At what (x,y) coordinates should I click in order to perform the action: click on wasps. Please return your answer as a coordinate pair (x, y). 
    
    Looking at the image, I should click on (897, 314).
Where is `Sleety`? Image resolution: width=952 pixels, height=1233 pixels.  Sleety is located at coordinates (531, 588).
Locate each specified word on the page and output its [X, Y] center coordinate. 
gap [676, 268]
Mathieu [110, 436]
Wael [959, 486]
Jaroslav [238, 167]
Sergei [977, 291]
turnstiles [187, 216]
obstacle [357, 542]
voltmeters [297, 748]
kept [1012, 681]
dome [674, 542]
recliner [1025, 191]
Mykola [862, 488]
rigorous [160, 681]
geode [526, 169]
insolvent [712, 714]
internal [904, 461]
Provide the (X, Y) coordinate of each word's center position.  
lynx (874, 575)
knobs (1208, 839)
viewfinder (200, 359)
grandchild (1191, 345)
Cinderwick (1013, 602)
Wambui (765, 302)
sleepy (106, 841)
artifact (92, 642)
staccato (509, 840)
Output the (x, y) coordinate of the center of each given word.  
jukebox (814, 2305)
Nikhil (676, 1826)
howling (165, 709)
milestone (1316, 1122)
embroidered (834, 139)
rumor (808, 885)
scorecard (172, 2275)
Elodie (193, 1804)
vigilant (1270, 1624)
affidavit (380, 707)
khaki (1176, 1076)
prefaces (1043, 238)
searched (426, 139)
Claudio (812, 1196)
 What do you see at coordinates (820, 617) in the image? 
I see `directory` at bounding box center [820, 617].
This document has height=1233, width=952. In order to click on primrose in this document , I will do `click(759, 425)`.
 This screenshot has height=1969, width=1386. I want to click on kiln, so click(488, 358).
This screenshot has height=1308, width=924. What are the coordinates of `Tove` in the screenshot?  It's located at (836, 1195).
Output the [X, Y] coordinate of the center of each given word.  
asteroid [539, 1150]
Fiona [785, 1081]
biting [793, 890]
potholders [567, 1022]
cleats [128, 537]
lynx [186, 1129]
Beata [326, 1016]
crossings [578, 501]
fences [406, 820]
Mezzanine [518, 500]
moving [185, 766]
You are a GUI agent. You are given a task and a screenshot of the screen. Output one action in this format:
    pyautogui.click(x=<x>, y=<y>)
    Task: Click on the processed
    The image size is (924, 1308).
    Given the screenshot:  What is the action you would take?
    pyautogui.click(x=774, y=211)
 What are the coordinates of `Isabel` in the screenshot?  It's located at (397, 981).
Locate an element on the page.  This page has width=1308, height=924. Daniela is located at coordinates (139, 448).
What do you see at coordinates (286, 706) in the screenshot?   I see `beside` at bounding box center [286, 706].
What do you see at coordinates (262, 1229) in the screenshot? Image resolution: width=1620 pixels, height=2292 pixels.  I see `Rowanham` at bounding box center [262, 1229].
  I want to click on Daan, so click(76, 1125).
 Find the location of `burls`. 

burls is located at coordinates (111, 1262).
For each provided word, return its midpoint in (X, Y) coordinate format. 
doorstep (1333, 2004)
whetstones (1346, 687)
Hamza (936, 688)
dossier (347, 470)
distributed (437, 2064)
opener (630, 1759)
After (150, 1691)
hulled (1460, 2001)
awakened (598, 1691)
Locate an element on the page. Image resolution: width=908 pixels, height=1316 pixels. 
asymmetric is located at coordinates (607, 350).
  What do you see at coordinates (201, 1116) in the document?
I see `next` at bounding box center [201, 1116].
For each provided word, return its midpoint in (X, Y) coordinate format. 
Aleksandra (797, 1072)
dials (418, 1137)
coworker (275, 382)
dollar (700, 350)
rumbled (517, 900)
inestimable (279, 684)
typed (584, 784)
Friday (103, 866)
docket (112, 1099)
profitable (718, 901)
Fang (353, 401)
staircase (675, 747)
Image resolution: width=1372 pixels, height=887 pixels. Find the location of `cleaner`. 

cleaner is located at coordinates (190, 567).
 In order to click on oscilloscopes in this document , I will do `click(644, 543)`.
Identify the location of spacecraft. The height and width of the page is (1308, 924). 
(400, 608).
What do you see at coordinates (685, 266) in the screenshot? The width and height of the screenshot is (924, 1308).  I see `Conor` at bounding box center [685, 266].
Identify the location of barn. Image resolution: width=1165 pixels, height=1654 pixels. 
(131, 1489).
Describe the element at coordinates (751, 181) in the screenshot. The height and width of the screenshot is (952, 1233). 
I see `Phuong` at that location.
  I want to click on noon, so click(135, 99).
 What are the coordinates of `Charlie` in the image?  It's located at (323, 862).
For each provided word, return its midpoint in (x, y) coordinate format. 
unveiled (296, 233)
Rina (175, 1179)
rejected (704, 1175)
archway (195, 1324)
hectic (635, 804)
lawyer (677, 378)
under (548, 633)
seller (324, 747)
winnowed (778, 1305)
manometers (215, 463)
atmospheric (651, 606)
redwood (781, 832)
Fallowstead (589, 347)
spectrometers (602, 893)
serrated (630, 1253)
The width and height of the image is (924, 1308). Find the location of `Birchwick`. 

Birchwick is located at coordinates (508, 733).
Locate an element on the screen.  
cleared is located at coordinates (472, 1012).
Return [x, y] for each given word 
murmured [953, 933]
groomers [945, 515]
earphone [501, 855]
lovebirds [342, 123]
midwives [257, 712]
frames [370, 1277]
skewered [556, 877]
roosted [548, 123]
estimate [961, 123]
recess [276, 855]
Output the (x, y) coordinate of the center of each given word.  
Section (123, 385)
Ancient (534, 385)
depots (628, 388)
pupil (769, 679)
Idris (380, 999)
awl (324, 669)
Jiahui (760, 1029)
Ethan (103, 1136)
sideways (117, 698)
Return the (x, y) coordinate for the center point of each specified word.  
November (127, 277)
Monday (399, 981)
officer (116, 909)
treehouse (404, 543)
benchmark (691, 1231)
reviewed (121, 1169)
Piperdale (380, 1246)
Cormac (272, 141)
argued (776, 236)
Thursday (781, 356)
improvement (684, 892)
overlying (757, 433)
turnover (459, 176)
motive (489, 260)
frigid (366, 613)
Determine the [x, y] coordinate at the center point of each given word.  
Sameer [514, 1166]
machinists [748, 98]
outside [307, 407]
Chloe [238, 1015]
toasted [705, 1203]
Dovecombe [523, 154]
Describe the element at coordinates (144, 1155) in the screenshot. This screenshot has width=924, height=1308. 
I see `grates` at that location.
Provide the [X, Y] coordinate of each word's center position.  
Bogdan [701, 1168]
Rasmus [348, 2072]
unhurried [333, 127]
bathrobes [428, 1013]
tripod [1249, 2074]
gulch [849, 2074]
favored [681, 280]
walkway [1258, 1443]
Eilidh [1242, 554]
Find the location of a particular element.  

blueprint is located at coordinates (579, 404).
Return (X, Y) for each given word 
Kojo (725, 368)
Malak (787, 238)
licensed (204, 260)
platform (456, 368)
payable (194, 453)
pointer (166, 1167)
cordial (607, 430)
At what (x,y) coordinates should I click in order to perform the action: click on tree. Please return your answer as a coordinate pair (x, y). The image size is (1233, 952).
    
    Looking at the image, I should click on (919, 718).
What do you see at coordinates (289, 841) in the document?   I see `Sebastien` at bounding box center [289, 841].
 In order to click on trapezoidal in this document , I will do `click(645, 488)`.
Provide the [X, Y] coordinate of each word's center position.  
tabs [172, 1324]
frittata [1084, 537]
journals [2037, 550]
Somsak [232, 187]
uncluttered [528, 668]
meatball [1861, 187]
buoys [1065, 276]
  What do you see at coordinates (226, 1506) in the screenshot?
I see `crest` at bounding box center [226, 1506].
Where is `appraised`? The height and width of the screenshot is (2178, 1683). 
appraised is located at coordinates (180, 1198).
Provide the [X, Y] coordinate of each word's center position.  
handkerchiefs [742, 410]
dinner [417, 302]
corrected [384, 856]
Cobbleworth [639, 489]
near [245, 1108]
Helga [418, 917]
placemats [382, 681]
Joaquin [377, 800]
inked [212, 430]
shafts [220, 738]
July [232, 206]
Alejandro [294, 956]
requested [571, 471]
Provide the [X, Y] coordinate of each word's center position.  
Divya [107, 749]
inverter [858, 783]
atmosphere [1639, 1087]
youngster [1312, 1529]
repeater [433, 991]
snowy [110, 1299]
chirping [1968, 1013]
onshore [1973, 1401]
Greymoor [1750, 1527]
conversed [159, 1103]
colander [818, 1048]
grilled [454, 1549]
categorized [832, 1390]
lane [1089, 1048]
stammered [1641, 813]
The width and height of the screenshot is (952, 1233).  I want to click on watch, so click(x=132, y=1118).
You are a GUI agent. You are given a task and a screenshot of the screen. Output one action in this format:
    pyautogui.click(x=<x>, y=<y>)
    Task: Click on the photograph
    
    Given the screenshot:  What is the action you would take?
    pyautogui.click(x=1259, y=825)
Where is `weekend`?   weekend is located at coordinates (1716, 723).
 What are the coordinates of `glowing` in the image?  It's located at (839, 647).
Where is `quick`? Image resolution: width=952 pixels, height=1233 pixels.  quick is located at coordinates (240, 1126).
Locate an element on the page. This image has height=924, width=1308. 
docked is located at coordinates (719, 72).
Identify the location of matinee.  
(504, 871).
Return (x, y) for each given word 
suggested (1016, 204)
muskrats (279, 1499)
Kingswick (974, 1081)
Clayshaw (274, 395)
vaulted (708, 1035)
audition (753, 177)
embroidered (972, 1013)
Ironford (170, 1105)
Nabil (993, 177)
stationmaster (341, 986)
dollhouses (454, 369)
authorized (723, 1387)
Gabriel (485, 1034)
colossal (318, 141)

● REQUIREMENTS
Reproduce the records without any change, beginning at their first line and ending with the line that contains "Nikhil (676, 1826)", including that line.

● FINISHED ANSWER
At what (x,y) coordinates should I click in order to perform the action: click on wasps. Please return your answer as a coordinate pair (x, y). 
    
    Looking at the image, I should click on (897, 314).
Where is `Sleety`? Image resolution: width=952 pixels, height=1233 pixels.  Sleety is located at coordinates (531, 588).
Locate each specified word on the page and output its [X, Y] center coordinate. 
gap [676, 268]
Mathieu [110, 436]
Wael [959, 486]
Jaroslav [238, 167]
Sergei [977, 291]
turnstiles [187, 216]
obstacle [357, 542]
voltmeters [297, 748]
kept [1012, 681]
dome [674, 542]
recliner [1025, 191]
Mykola [862, 488]
rigorous [160, 681]
geode [526, 169]
insolvent [712, 714]
internal [904, 461]
Provide the (X, Y) coordinate of each word's center position.  
lynx (874, 575)
knobs (1208, 839)
viewfinder (200, 359)
grandchild (1191, 345)
Cinderwick (1013, 602)
Wambui (765, 302)
sleepy (106, 841)
artifact (92, 642)
staccato (509, 840)
Output the (x, y) coordinate of the center of each given word.  
jukebox (814, 2305)
Nikhil (676, 1826)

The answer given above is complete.